TASK -
Repeat exactly, and only, the lines from the one containing "U10: XOR (in" through the last line of the data below.

********

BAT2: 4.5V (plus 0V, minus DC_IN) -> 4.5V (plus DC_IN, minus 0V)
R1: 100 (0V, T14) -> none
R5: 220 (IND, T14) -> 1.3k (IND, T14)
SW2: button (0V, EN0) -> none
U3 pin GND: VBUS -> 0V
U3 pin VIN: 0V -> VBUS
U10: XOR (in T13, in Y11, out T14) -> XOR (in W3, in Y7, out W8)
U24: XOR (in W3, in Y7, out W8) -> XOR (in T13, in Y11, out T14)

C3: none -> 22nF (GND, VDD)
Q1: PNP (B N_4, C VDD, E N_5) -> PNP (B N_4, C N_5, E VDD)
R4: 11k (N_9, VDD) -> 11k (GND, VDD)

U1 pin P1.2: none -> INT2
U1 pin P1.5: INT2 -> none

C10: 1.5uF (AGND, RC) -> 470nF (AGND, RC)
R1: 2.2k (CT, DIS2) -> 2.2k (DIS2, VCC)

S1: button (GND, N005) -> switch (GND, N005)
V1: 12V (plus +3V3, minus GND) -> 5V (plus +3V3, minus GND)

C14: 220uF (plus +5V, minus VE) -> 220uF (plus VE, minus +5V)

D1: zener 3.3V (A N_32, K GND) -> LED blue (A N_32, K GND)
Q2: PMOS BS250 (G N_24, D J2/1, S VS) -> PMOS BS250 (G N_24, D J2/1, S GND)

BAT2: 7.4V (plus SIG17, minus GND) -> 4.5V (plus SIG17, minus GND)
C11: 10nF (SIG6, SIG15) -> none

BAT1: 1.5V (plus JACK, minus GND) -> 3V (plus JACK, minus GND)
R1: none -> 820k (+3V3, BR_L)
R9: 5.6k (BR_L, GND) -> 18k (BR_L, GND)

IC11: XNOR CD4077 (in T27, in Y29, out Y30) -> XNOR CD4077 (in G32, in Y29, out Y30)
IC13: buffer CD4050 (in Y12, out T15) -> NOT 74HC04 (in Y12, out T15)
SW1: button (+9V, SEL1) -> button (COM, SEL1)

********

SOLUTION TO THIS PROBLEM -
U10: XOR (in T13, in Y11, out T14) -> XOR (in W3, in Y7, out W8)
U24: XOR (in W3, in Y7, out W8) -> XOR (in T13, in Y11, out T14)

C3: none -> 22nF (GND, VDD)
Q1: PNP (B N_4, C VDD, E N_5) -> PNP (B N_4, C N_5, E VDD)
R4: 11k (N_9, VDD) -> 11k (GND, VDD)

U1 pin P1.2: none -> INT2
U1 pin P1.5: INT2 -> none

C10: 1.5uF (AGND, RC) -> 470nF (AGND, RC)
R1: 2.2k (CT, DIS2) -> 2.2k (DIS2, VCC)

S1: button (GND, N005) -> switch (GND, N005)
V1: 12V (plus +3V3, minus GND) -> 5V (plus +3V3, minus GND)

C14: 220uF (plus +5V, minus VE) -> 220uF (plus VE, minus +5V)

D1: zener 3.3V (A N_32, K GND) -> LED blue (A N_32, K GND)
Q2: PMOS BS250 (G N_24, D J2/1, S VS) -> PMOS BS250 (G N_24, D J2/1, S GND)

BAT2: 7.4V (plus SIG17, minus GND) -> 4.5V (plus SIG17, minus GND)
C11: 10nF (SIG6, SIG15) -> none

BAT1: 1.5V (plus JACK, minus GND) -> 3V (plus JACK, minus GND)
R1: none -> 820k (+3V3, BR_L)
R9: 5.6k (BR_L, GND) -> 18k (BR_L, GND)

IC11: XNOR CD4077 (in T27, in Y29, out Y30) -> XNOR CD4077 (in G32, in Y29, out Y30)
IC13: buffer CD4050 (in Y12, out T15) -> NOT 74HC04 (in Y12, out T15)
SW1: button (+9V, SEL1) -> button (COM, SEL1)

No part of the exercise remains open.